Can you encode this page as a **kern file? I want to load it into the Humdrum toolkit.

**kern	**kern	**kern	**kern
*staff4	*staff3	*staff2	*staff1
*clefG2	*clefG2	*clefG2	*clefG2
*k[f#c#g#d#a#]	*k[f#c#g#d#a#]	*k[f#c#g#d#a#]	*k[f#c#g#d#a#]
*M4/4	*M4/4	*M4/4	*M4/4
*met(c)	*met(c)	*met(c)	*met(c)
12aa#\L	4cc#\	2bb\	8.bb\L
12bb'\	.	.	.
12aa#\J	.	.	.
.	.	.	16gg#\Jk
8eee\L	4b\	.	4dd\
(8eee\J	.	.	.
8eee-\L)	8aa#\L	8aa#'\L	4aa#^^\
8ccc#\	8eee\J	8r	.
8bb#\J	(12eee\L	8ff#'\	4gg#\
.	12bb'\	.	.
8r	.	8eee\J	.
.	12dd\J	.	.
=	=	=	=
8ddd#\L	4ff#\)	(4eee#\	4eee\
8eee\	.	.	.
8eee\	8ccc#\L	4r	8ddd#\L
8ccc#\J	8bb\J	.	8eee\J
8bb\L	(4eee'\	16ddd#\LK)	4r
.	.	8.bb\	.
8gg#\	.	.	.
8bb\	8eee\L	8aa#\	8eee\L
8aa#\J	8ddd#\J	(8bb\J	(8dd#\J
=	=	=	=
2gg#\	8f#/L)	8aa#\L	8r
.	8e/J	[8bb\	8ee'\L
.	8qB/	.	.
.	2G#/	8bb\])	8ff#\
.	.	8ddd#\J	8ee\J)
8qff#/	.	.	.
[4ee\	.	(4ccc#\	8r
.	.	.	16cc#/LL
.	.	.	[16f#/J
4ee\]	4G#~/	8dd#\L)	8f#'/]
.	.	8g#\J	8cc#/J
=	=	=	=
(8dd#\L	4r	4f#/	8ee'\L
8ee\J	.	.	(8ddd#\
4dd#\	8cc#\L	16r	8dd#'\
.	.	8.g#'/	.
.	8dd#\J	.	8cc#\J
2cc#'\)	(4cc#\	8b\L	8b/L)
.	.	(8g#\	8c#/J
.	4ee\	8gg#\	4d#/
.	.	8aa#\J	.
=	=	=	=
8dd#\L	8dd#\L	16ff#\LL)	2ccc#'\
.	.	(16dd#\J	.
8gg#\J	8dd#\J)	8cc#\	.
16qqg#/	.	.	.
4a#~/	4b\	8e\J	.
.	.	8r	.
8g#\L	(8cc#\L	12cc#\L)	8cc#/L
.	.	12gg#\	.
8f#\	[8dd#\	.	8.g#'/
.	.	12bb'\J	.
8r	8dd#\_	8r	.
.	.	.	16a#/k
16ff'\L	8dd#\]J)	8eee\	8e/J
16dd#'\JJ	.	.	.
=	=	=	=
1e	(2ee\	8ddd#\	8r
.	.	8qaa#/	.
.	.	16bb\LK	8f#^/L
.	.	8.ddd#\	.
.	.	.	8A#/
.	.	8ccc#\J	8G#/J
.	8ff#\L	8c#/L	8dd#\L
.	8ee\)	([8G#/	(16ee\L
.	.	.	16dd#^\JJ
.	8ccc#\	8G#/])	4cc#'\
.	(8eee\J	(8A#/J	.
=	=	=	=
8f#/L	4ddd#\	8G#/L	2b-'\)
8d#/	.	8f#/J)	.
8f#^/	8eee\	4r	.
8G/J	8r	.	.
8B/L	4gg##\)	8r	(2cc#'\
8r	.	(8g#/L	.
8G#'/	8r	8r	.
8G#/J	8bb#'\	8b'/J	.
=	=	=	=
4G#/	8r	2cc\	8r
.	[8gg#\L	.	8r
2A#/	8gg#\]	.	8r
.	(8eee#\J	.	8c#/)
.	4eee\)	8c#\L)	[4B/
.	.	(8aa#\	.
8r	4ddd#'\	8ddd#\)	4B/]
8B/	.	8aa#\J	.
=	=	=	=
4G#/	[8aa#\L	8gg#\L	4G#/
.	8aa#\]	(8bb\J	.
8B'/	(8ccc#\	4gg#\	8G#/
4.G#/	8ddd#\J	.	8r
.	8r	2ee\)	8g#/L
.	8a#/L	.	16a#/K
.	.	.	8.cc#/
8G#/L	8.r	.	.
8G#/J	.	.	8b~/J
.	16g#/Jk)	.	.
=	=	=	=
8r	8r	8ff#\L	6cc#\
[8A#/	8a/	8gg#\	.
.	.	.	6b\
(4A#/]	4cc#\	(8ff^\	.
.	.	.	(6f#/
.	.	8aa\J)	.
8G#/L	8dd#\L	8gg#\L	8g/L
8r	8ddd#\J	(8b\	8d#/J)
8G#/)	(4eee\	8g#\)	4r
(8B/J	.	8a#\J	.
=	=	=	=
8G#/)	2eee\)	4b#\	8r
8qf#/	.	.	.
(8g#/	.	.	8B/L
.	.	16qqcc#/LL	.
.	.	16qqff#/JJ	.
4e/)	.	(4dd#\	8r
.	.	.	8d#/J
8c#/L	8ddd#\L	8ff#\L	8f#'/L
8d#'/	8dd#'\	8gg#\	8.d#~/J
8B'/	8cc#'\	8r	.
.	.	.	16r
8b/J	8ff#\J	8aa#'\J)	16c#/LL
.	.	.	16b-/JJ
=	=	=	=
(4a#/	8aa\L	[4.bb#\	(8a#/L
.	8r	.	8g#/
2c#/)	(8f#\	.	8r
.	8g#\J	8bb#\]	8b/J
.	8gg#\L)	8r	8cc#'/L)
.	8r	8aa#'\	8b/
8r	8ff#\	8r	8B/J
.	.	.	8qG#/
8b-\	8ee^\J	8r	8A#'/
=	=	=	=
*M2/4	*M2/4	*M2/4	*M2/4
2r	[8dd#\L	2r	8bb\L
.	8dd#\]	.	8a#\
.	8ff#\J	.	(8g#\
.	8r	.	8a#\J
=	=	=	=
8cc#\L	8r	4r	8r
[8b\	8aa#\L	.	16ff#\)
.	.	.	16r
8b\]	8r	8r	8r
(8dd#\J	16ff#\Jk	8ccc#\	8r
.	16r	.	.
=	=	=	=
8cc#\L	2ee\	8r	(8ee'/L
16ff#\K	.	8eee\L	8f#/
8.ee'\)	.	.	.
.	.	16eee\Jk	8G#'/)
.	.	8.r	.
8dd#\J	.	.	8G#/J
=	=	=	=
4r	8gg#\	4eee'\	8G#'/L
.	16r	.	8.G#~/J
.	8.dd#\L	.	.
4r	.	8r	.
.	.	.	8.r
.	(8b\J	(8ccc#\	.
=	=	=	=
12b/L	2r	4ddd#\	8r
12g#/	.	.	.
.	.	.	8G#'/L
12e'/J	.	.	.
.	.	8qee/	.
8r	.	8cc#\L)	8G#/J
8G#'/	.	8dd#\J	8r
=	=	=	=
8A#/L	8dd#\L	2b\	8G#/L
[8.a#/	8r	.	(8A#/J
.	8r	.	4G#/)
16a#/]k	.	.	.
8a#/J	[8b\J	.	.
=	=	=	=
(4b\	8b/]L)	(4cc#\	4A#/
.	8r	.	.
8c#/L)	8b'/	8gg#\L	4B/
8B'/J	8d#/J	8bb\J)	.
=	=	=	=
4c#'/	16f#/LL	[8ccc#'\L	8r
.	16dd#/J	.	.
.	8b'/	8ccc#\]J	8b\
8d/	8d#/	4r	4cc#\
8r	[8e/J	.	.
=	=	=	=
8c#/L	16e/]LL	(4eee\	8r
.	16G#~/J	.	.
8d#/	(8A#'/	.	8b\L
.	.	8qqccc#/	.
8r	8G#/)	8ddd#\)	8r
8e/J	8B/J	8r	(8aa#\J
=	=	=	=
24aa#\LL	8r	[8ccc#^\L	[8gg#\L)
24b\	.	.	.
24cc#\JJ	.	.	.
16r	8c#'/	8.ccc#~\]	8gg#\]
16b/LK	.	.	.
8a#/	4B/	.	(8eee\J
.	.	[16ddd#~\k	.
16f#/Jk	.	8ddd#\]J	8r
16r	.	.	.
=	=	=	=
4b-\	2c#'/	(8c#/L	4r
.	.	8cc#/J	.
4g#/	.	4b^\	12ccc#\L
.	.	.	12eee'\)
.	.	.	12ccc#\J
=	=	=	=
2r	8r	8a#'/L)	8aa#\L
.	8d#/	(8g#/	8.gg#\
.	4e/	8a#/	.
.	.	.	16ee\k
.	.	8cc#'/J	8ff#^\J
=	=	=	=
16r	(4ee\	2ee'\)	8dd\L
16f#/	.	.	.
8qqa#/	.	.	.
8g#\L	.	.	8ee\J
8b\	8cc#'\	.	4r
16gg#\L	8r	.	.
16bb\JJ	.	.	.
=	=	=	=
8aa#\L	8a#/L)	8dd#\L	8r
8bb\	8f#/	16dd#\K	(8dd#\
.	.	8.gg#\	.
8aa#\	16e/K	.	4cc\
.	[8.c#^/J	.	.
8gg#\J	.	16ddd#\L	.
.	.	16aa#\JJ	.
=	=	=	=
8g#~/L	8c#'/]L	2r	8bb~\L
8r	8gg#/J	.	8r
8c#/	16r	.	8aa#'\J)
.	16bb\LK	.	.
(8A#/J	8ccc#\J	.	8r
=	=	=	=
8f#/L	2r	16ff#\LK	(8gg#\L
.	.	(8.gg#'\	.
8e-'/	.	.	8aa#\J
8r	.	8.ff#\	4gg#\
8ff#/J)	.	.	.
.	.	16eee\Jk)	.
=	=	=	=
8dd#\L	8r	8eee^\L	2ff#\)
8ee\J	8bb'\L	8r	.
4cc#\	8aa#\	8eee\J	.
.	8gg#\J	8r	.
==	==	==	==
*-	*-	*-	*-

__REQUIRED TASK__: How many lines in the records above contain the string "kern"? Reply with the number alone.

__FINISHED TASK__: 2